▶ TASK:
Count the rows below that contain the word "zero" and reply with that number alone.

## Begin

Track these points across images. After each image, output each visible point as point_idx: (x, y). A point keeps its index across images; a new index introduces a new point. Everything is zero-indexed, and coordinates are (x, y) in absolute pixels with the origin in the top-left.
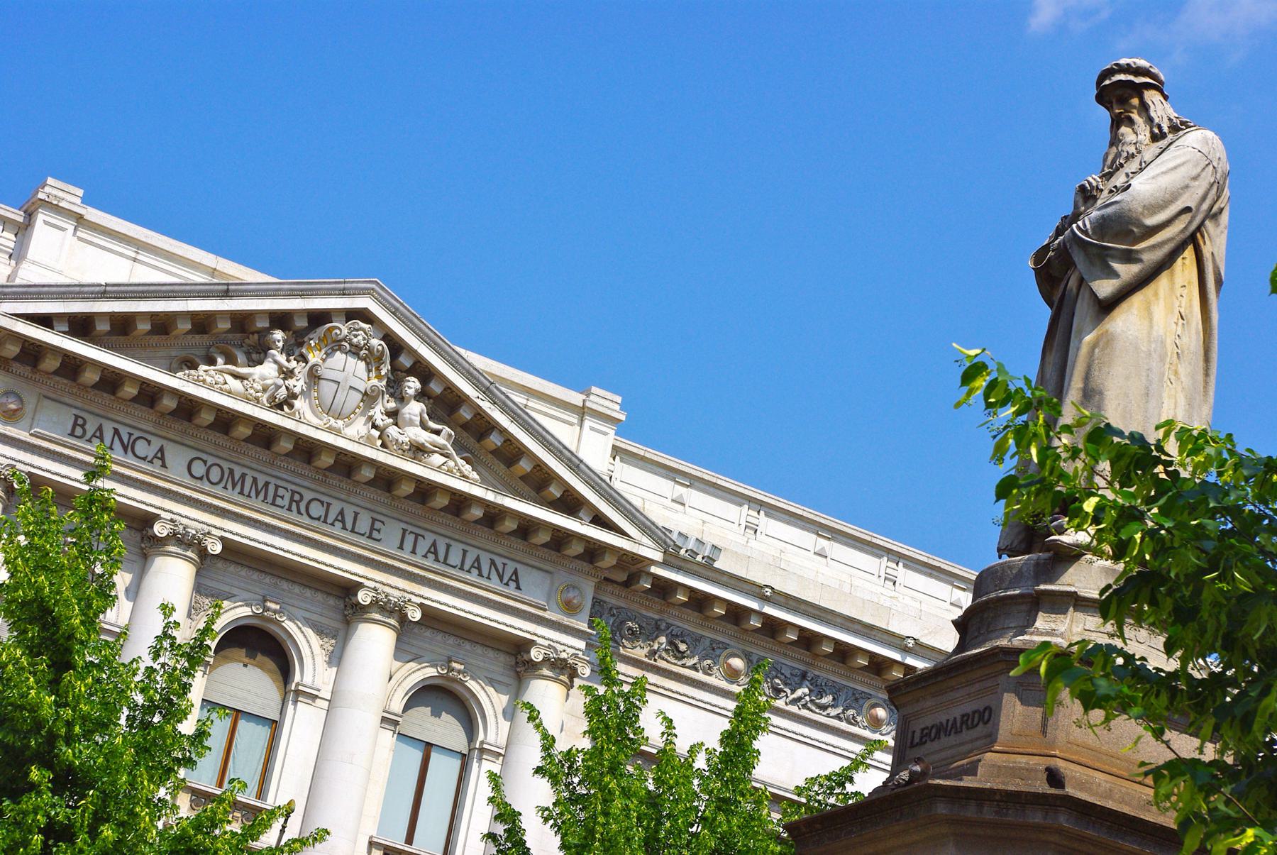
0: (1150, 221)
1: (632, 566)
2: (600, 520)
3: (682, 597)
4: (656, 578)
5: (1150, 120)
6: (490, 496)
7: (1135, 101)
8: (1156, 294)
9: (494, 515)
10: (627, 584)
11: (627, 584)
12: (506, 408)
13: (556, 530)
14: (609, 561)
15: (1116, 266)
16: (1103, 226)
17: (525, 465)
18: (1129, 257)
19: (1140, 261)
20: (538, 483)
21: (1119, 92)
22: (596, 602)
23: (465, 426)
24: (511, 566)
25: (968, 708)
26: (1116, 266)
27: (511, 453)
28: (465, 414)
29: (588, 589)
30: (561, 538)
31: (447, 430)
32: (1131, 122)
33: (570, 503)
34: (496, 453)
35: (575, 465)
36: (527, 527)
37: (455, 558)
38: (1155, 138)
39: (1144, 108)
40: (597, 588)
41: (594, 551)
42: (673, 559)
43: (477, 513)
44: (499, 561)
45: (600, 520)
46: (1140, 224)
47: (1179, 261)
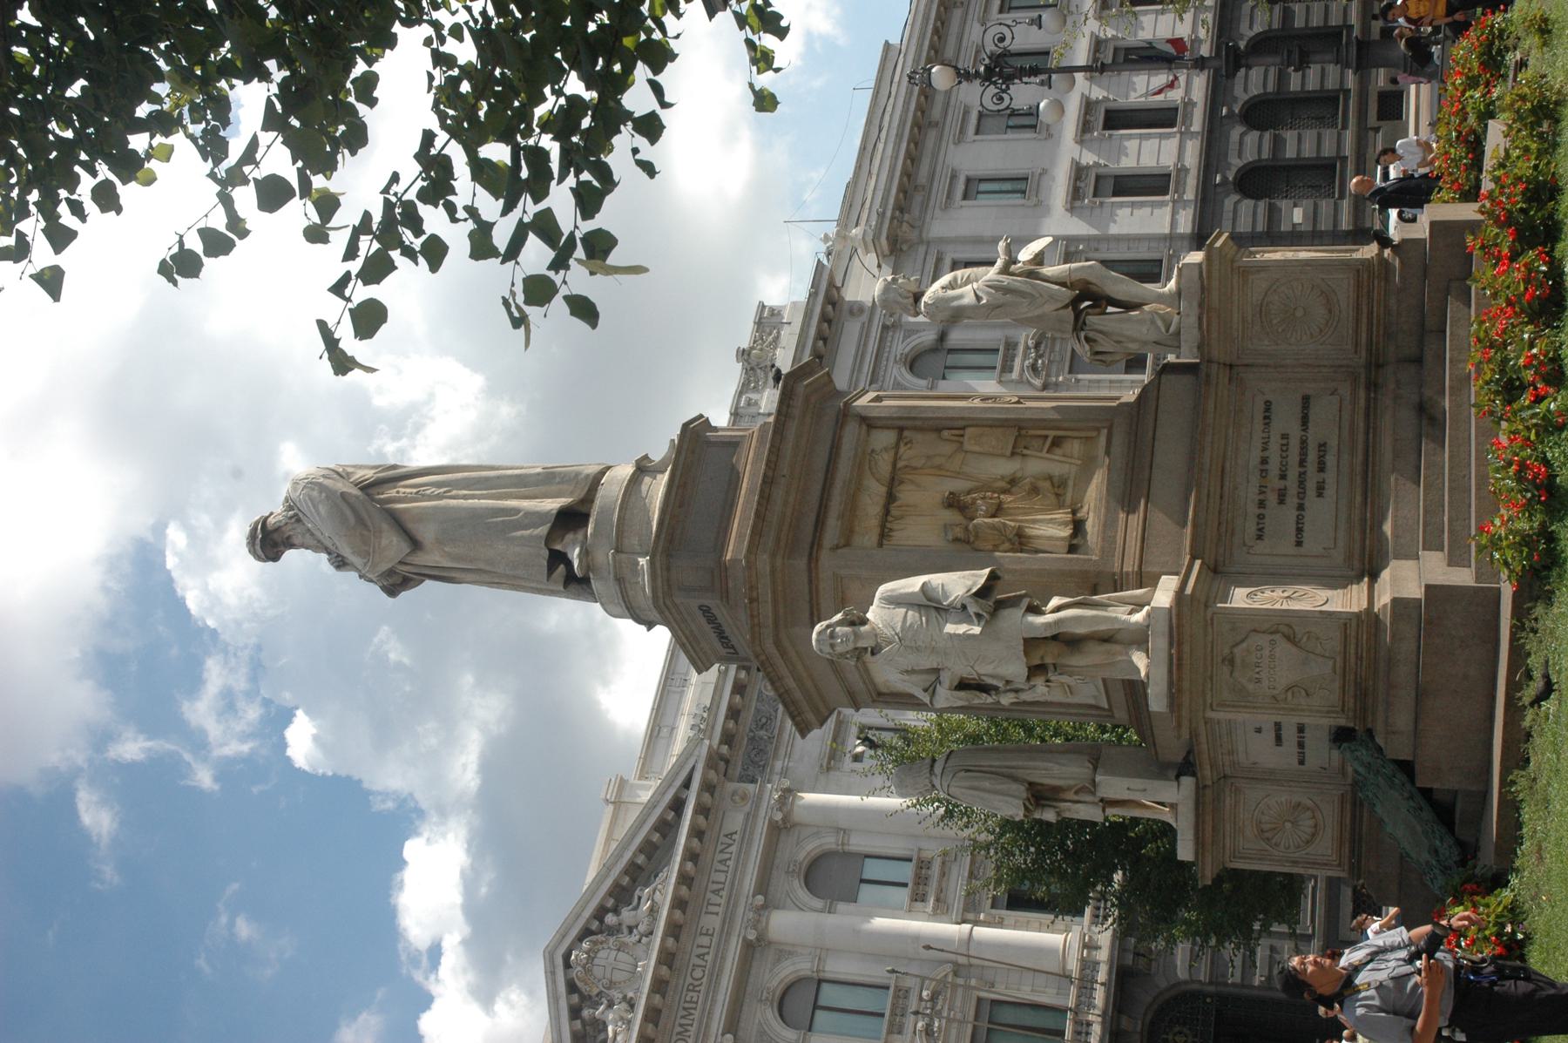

## End

▶ SOLVED PROBLEM:
1